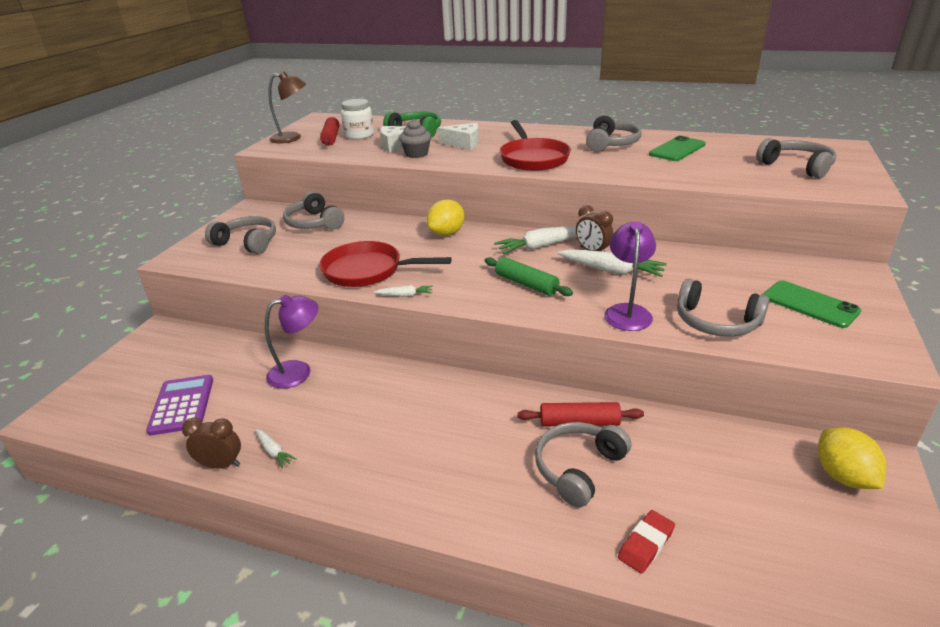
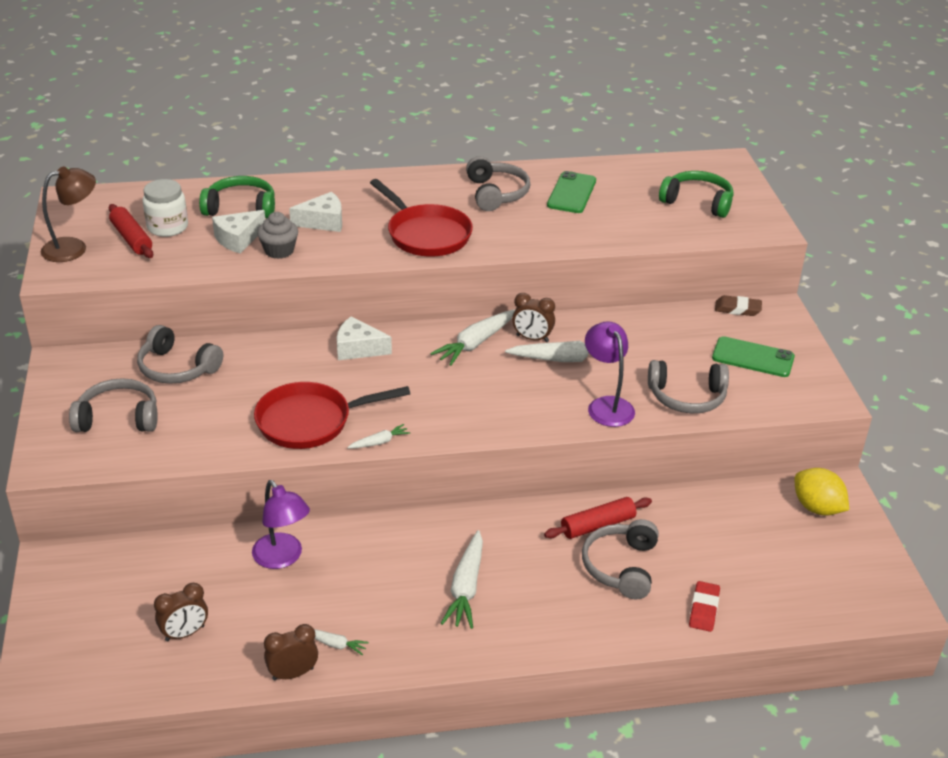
camera: 30 degrees left, 5 degrees up
(182, 405) = (185, 633): purple calculator -> brown clock
(298, 372) = (282, 558): purple lamp -> purple lamp turned 105 degrees clockwise
(418, 440) = (466, 587): none -> white carrot
(447, 233) = (358, 348): yellow lemon -> white cheese
(526, 284) = (493, 397): green rolling pin -> none
(796, 166) = (697, 202): grey headphones -> green headphones
(812, 264) = (737, 309): none -> brown eraser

○ ○ ○ ○ ○ ○ ○

YOUR TASK => Can you quote exactly the lines from the one containing "(796, 166) = (697, 202): grey" through the last line of the records above, and nothing else?

FINISHED EXERCISE =>
(796, 166) = (697, 202): grey headphones -> green headphones
(812, 264) = (737, 309): none -> brown eraser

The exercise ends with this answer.